[SOURCE MATERIAL — start]

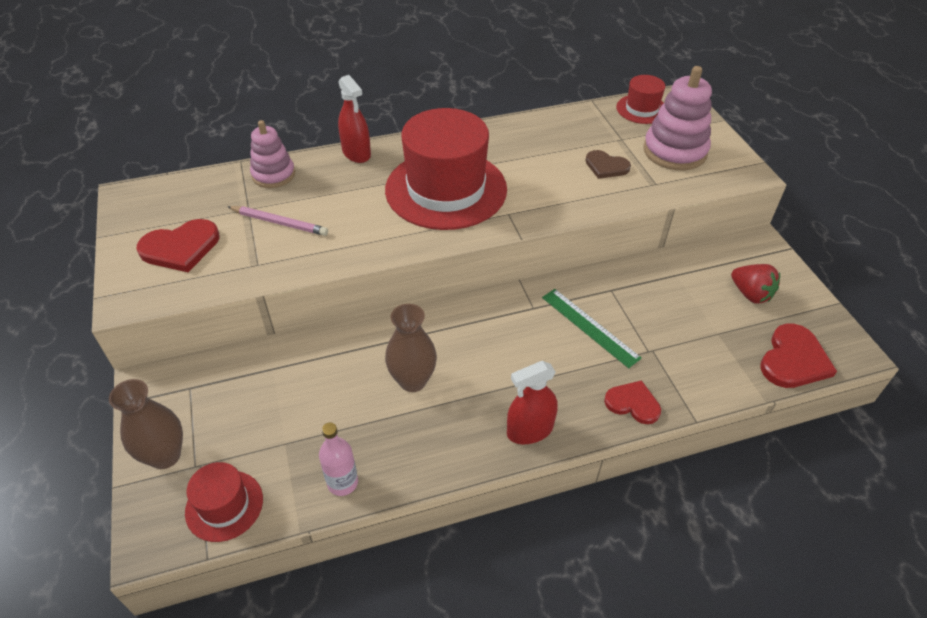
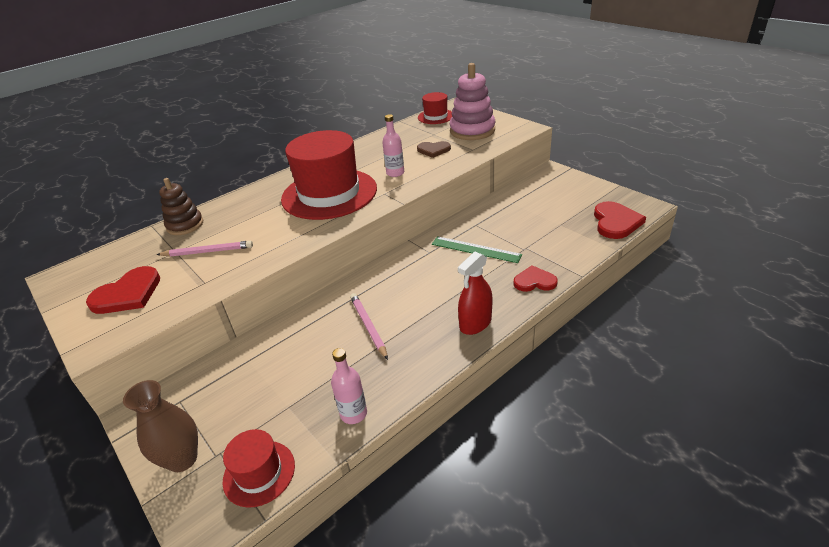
camera: 20 degrees left, 10 degrees down
(273, 175) = (185, 225): pink stacking toy -> brown stacking toy
(356, 153) = (246, 194): red spray bottle -> none
(412, 381) = (368, 326): brown vase -> pink pencil
(538, 186) = (395, 173): none -> pink bottle
(750, 294) = (565, 198): red strawberry -> none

[SOURCE MATERIAL — finish]

The lines to copy run from the one containing "(356, 153) = (246, 194): red" through the last line above. Copy them exactly and include nothing else.

SOLUTION TO THIS EXERCISE:
(356, 153) = (246, 194): red spray bottle -> none
(412, 381) = (368, 326): brown vase -> pink pencil
(538, 186) = (395, 173): none -> pink bottle
(750, 294) = (565, 198): red strawberry -> none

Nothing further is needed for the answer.